*** Begin section ***

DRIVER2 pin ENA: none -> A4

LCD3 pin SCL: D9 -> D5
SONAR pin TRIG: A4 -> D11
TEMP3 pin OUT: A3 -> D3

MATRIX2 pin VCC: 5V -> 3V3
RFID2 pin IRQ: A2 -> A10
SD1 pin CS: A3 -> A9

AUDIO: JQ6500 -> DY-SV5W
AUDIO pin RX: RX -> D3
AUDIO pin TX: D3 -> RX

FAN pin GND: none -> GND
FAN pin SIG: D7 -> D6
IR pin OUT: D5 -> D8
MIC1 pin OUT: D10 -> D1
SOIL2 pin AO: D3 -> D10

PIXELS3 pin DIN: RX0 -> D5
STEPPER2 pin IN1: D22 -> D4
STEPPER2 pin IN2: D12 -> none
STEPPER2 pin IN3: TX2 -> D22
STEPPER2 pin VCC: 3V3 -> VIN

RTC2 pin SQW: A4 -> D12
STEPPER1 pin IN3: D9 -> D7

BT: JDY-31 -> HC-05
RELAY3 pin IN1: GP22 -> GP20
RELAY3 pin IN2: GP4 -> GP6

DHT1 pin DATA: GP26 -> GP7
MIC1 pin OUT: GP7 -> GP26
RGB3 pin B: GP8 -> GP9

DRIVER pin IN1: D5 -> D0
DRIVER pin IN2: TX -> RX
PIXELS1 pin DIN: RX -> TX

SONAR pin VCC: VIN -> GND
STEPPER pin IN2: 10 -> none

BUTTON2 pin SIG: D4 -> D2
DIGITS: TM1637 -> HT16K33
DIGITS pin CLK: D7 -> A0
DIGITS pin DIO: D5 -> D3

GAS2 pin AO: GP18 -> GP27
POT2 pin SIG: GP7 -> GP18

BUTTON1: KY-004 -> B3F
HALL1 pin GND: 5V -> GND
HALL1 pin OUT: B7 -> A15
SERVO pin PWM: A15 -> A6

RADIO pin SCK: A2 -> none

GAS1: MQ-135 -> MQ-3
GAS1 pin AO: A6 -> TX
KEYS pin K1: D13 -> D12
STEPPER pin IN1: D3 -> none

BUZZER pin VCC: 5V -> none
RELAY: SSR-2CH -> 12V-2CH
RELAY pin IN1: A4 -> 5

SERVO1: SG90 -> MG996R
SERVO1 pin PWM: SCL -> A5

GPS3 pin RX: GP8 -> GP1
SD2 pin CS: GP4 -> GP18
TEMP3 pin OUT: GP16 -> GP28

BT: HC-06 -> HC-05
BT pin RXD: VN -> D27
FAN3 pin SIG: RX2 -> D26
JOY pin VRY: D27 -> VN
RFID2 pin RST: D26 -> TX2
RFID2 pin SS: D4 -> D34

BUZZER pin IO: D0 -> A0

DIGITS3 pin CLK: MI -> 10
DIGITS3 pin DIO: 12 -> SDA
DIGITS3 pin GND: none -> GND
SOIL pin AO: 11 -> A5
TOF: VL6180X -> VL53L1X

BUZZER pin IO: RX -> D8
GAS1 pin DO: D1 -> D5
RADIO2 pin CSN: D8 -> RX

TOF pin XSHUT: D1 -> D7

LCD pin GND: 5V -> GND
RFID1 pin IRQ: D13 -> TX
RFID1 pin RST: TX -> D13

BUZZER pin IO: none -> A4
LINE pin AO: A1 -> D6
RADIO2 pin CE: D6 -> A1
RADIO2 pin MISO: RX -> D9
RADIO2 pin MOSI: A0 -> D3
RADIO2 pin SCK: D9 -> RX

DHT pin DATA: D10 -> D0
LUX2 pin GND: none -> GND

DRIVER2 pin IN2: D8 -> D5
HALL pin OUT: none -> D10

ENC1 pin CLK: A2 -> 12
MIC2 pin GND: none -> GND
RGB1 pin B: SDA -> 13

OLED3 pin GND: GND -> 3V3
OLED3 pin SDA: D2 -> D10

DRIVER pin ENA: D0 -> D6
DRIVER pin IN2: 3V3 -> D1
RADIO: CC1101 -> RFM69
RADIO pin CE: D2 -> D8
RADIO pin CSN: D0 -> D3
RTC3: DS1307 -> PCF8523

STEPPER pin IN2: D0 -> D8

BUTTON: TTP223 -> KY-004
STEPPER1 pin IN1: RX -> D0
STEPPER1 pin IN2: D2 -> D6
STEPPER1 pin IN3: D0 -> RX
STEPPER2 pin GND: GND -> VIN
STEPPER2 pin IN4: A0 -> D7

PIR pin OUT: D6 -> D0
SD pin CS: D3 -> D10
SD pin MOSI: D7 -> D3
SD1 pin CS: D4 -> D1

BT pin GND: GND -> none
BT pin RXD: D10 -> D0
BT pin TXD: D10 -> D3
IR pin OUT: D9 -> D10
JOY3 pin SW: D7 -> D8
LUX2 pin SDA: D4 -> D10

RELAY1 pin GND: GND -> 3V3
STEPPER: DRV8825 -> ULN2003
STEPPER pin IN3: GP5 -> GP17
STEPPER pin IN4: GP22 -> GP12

*** End section ***

Beginning with the line that has "SD pin CS: D3 -> D10", set down each line through the last one above, exactly, and nothing else.

SD pin CS: D3 -> D10
SD pin MOSI: D7 -> D3
SD1 pin CS: D4 -> D1

BT pin GND: GND -> none
BT pin RXD: D10 -> D0
BT pin TXD: D10 -> D3
IR pin OUT: D9 -> D10
JOY3 pin SW: D7 -> D8
LUX2 pin SDA: D4 -> D10

RELAY1 pin GND: GND -> 3V3
STEPPER: DRV8825 -> ULN2003
STEPPER pin IN3: GP5 -> GP17
STEPPER pin IN4: GP22 -> GP12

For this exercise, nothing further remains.